- INSTRUCTIONS FOR THE TASK: Write out every line below that includes the word "bowl".

- WORKING DATA:
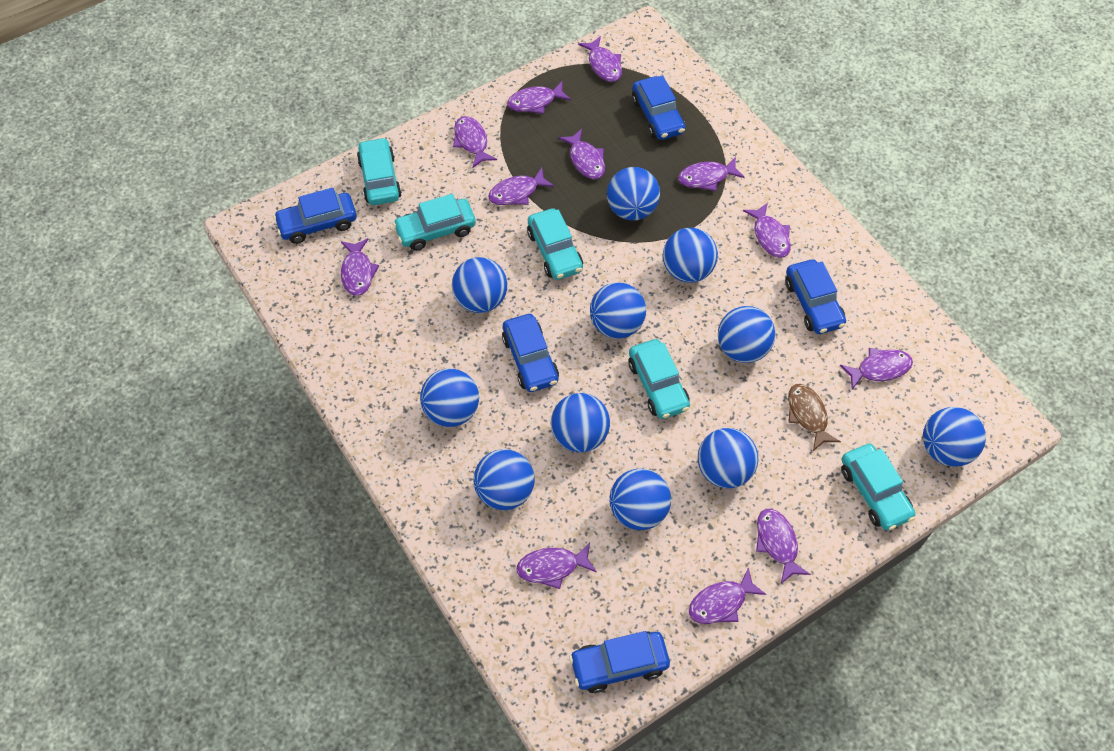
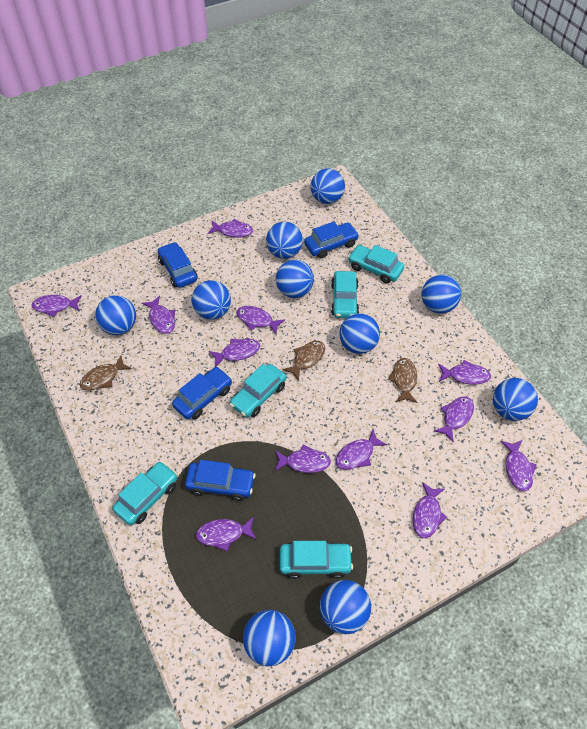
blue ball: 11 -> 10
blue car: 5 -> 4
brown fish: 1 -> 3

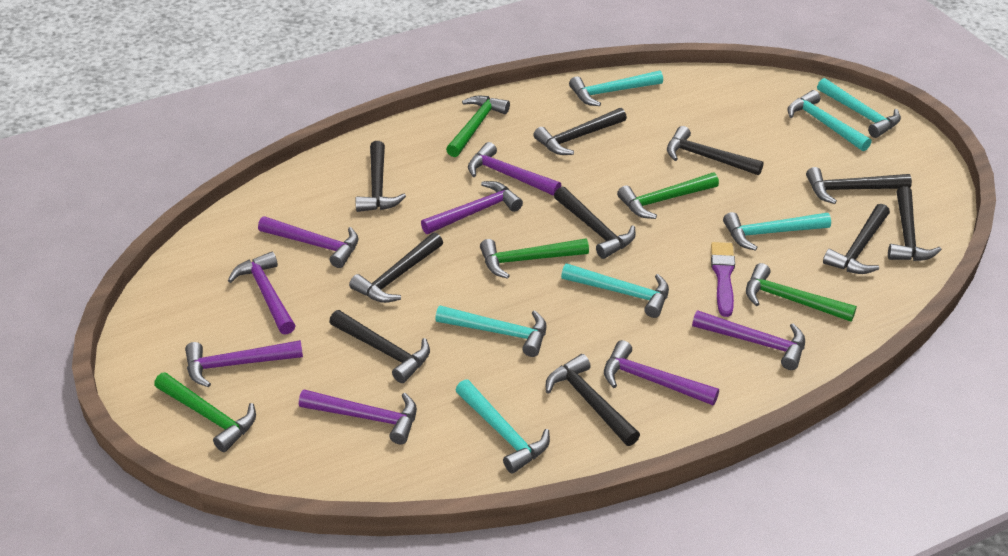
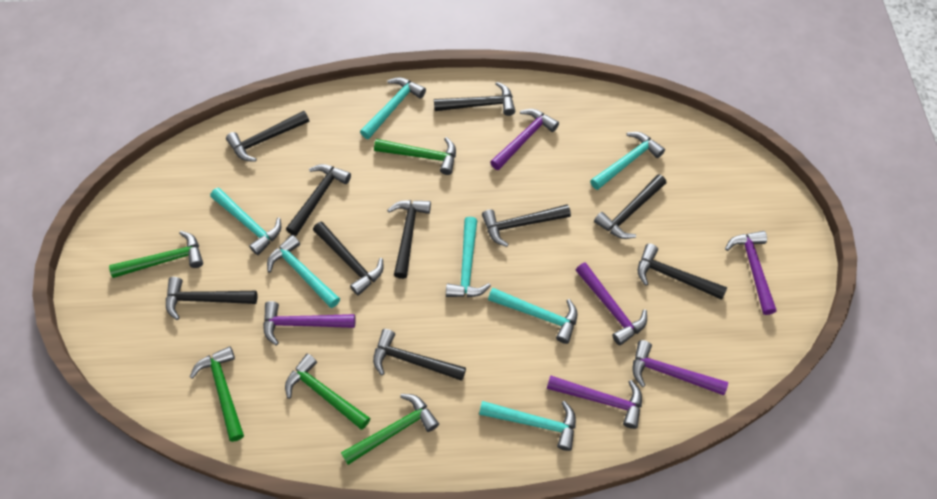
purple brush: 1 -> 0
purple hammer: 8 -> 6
...
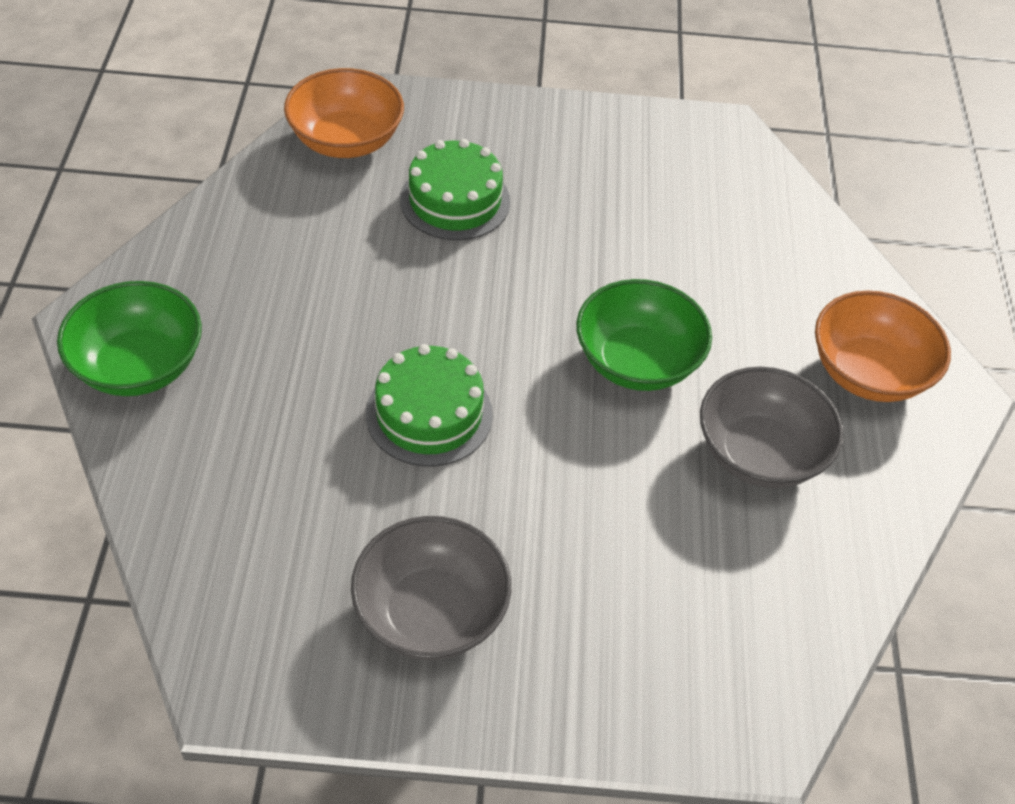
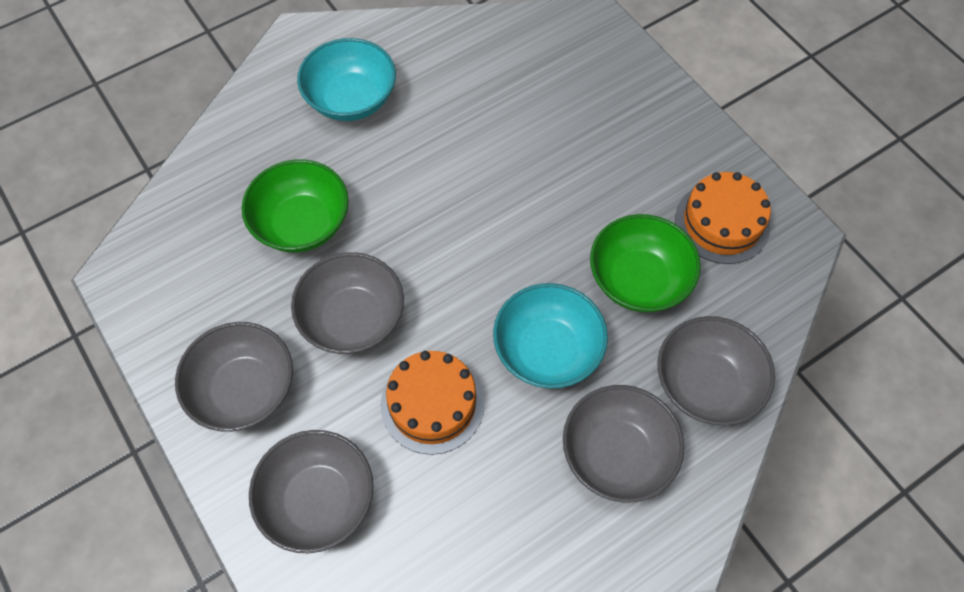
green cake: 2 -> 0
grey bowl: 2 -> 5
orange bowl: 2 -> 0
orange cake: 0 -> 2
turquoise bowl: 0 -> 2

- TASK OUTPUT:
grey bowl: 2 -> 5
orange bowl: 2 -> 0
turquoise bowl: 0 -> 2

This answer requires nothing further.